## Task prompt:
Below is a block of entries, which should be copied verbatim apart from the pictures.

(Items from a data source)
=== Section Start ===
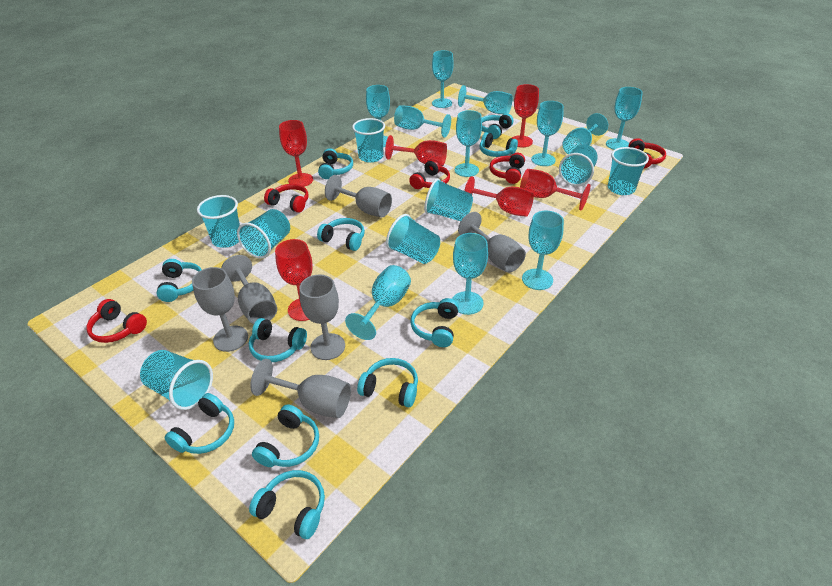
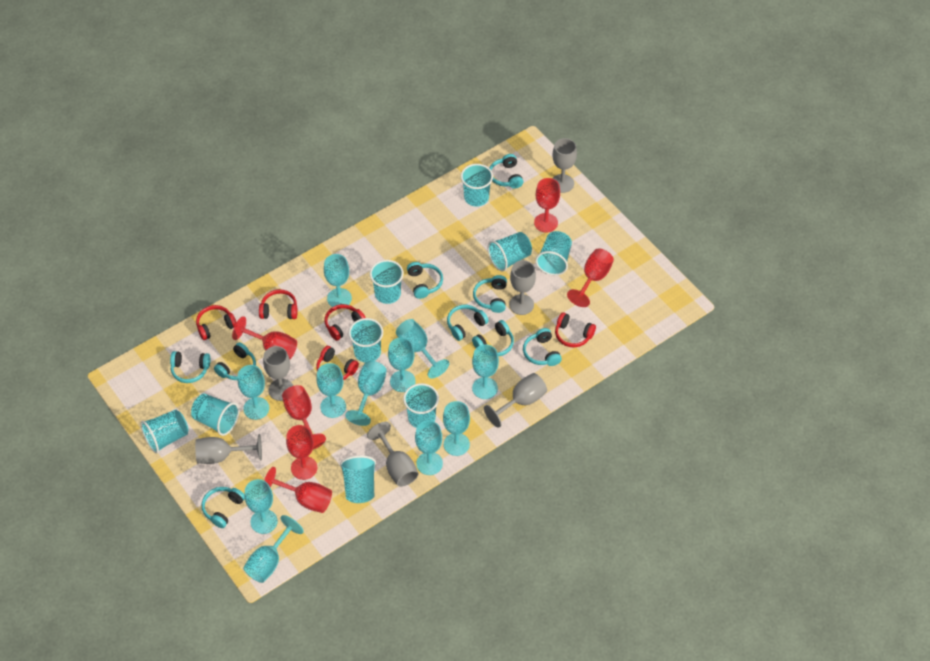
turquoise cup: 8 -> 9
turquoise headphones: 11 -> 9

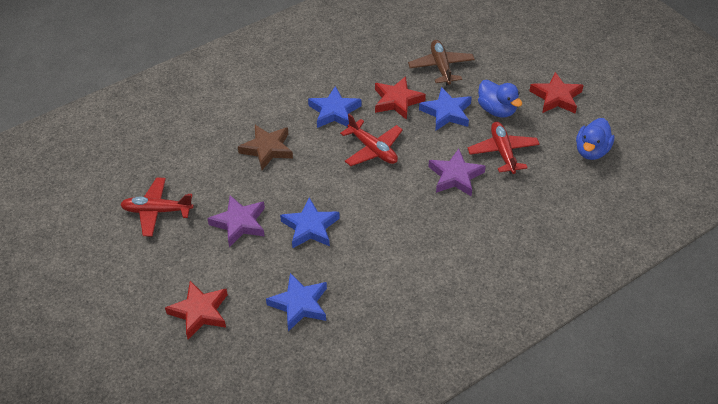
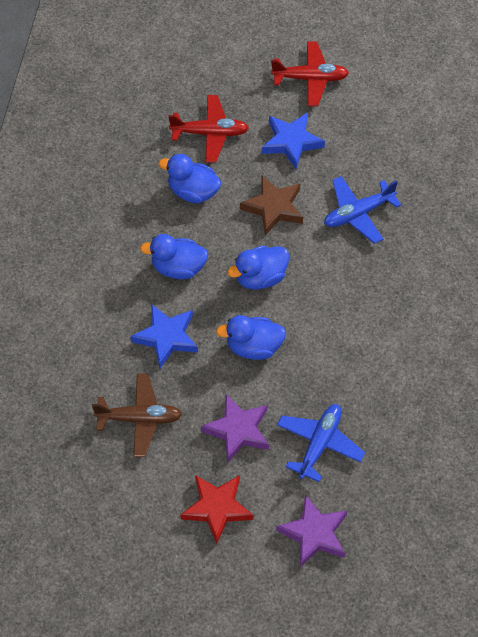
blue duck: 2 -> 4
blue plane: 0 -> 2
blue star: 4 -> 2
red plane: 3 -> 2
red star: 3 -> 1

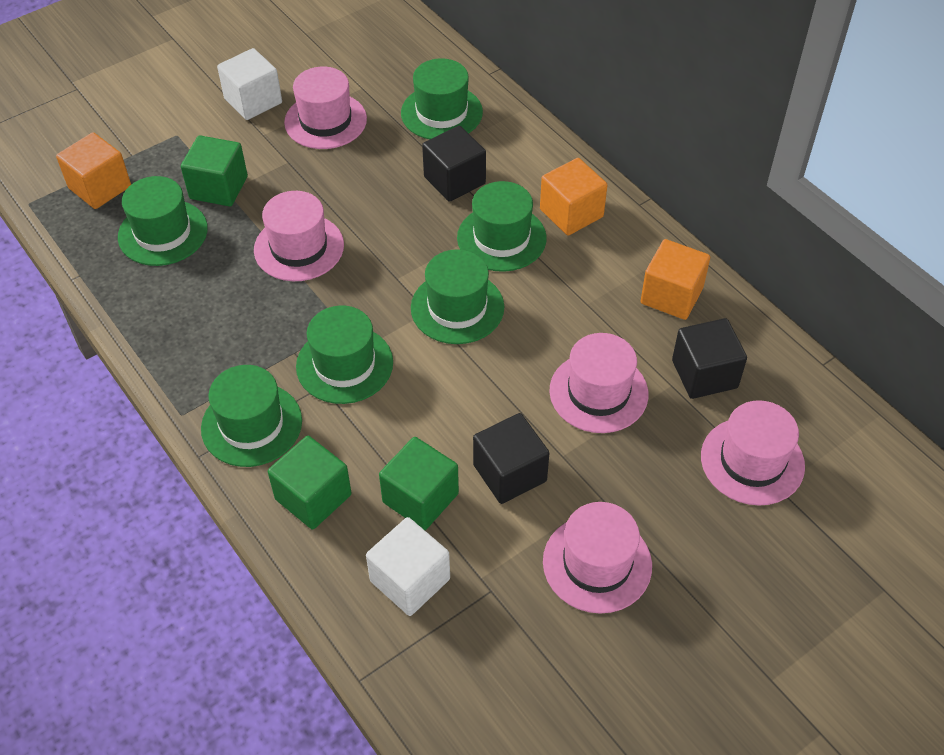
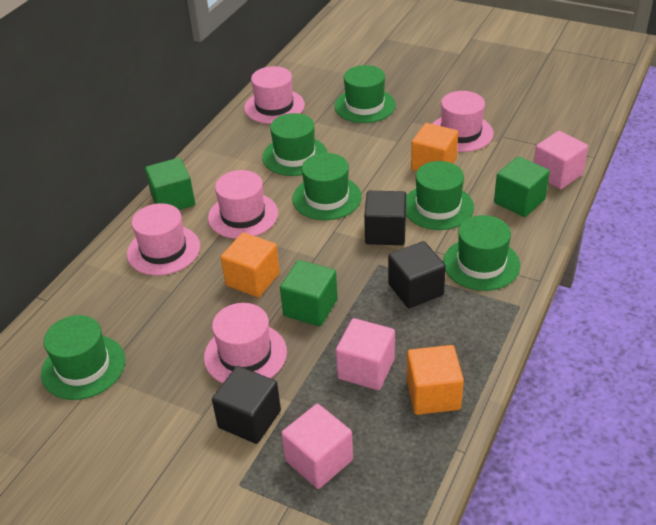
pink cube: 0 -> 3
white cube: 2 -> 0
=== Section End ===
## Exercise result:
turquoise cup: 8 -> 9
turquoise headphones: 11 -> 9

blue duck: 2 -> 4
blue plane: 0 -> 2
blue star: 4 -> 2
red plane: 3 -> 2
red star: 3 -> 1

pink cube: 0 -> 3
white cube: 2 -> 0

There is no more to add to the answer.